■ **EXCERPTED RECORDS**:
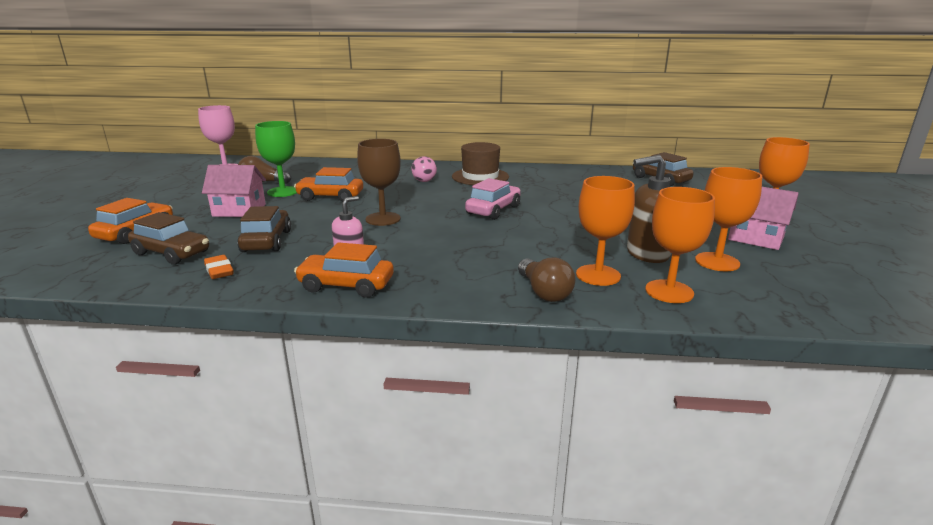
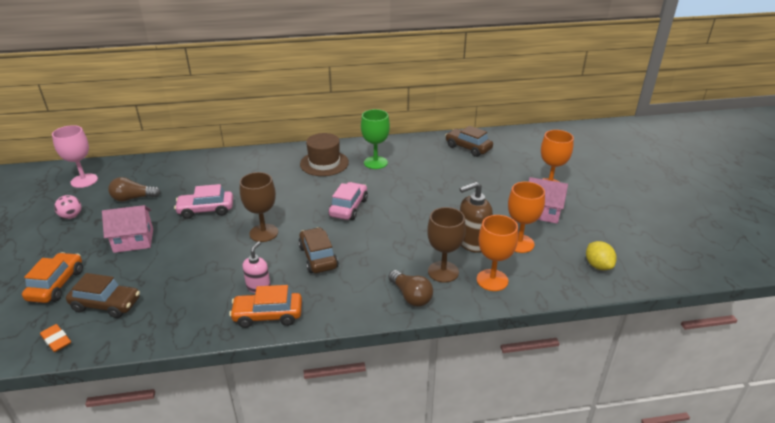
camera: 15 degrees left, 10 degrees up
(219, 270) = (159, 317): orange eraser -> orange eraser (56, 340)
(266, 241) = (179, 276): brown car -> brown car (318, 257)
(283, 192) = (159, 209): green goblet -> green goblet (375, 162)
(330, 197) = (206, 210): orange car -> pink car
(424, 181) = (279, 176): pink ball -> pink ball (71, 216)
(598, 275) = (443, 272): orange goblet -> brown goblet
(843, 297) = (598, 265): none -> yellow lemon

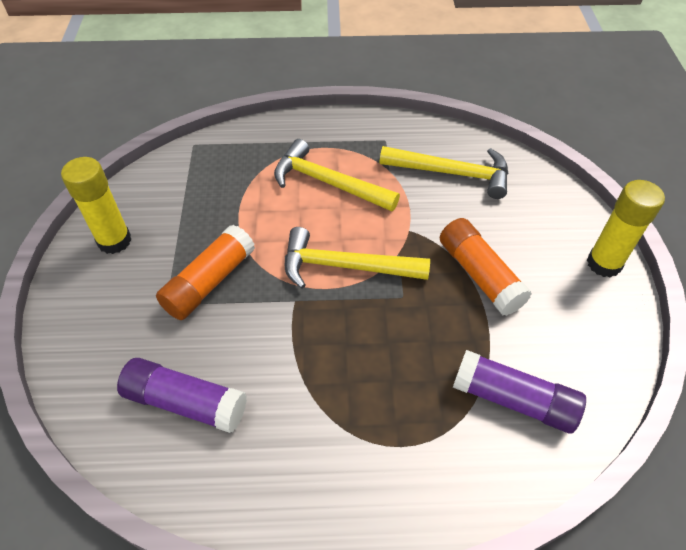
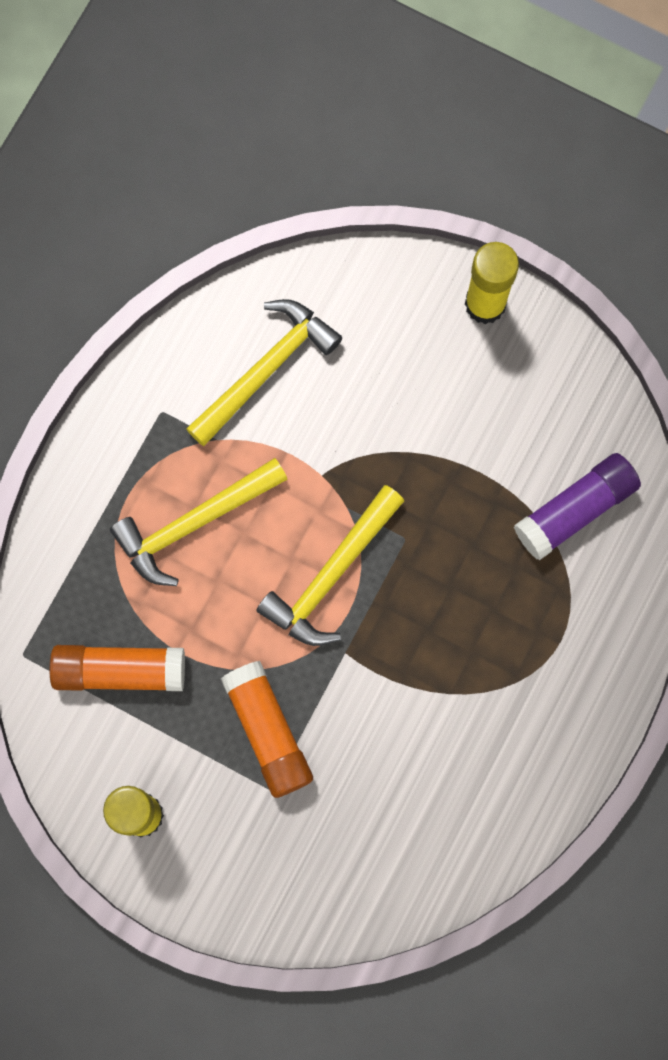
camera: 60 degrees left, 25 degrees up
(185, 402) = (405, 817): purple glue stick -> none
(479, 275) = (424, 441): orange glue stick -> orange glue stick (119, 670)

■ **WORK ORDER**:
If a record holds a picture, leave the picture out and transcribe everything else exactly.

■ **WORKED SOLUTION**:
camera: 15 degrees left, 10 degrees up
(219, 270) = (159, 317): orange eraser -> orange eraser (56, 340)
(266, 241) = (179, 276): brown car -> brown car (318, 257)
(283, 192) = (159, 209): green goblet -> green goblet (375, 162)
(330, 197) = (206, 210): orange car -> pink car
(424, 181) = (279, 176): pink ball -> pink ball (71, 216)
(598, 275) = (443, 272): orange goblet -> brown goblet
(843, 297) = (598, 265): none -> yellow lemon

camera: 60 degrees left, 25 degrees up
(185, 402) = (405, 817): purple glue stick -> none
(479, 275) = (424, 441): orange glue stick -> orange glue stick (119, 670)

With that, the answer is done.